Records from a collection

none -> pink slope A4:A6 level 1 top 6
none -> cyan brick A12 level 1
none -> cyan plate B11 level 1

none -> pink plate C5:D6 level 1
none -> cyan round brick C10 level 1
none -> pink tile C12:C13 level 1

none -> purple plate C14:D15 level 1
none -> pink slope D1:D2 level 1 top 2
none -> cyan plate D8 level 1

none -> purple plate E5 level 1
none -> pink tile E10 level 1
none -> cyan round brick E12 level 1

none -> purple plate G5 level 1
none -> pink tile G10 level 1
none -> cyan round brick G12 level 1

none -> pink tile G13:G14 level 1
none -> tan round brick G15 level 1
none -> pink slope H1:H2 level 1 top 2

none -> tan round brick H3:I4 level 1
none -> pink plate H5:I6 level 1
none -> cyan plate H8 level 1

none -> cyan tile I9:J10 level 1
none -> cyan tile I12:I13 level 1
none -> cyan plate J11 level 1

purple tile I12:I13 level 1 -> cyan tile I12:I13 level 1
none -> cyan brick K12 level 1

---

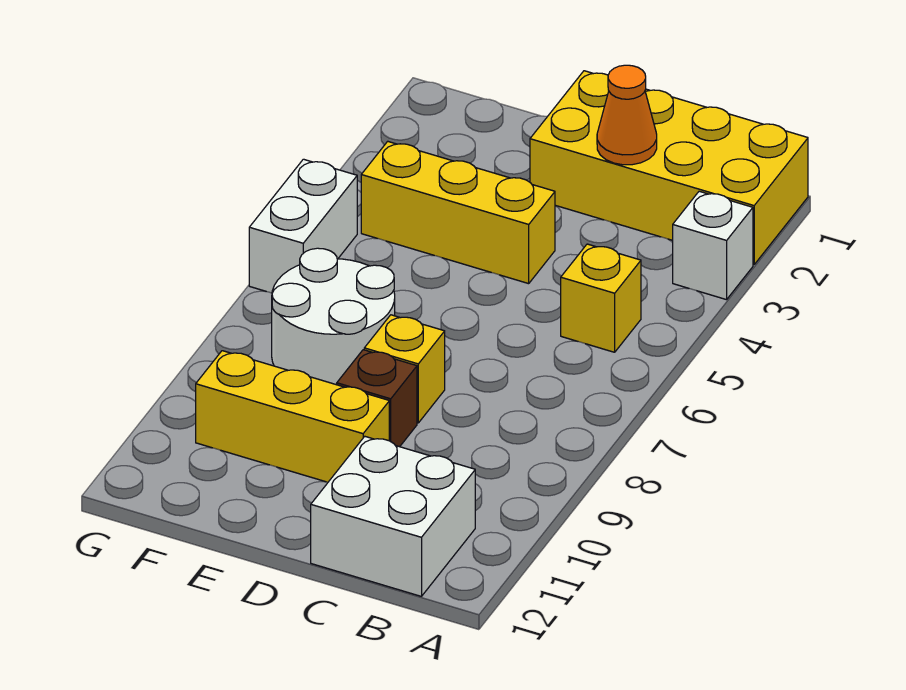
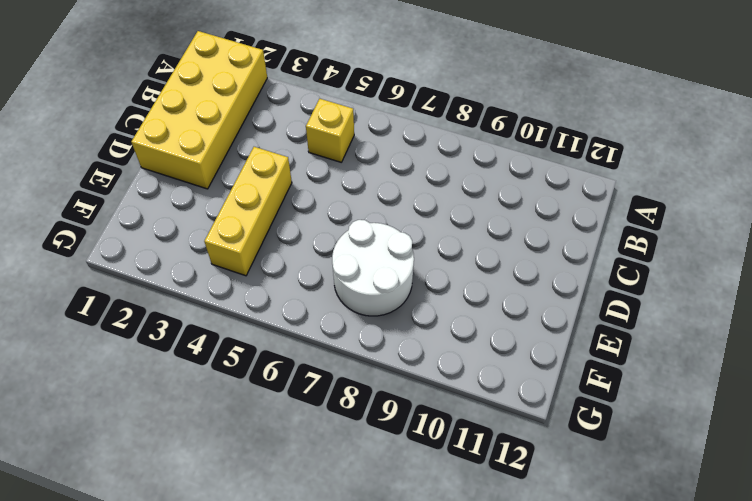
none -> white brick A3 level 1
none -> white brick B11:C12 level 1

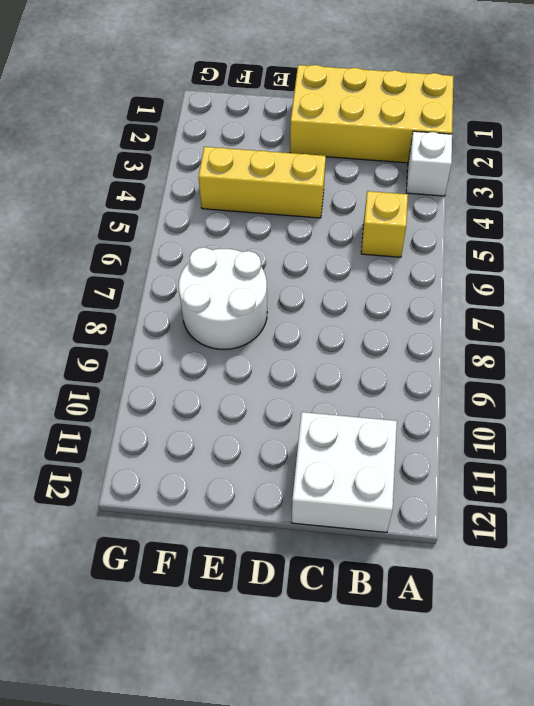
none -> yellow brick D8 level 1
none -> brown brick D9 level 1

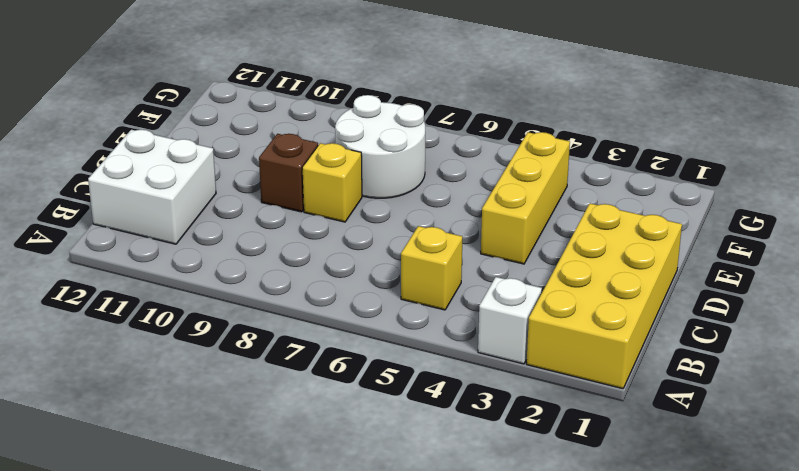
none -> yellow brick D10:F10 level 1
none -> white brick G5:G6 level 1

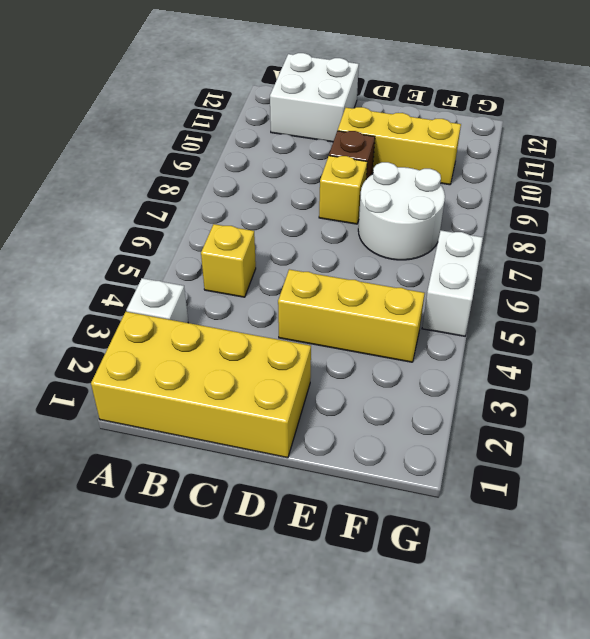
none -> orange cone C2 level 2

▸ **WHAT IS BEING ASKED**
For this exercise, find all lines in the records containing the word "pink" and copy them.

▸ **PROBLEM SOLUTION**
none -> pink slope A4:A6 level 1 top 6
none -> pink plate C5:D6 level 1
none -> pink tile C12:C13 level 1
none -> pink slope D1:D2 level 1 top 2
none -> pink tile E10 level 1
none -> pink tile G10 level 1
none -> pink tile G13:G14 level 1
none -> pink slope H1:H2 level 1 top 2
none -> pink plate H5:I6 level 1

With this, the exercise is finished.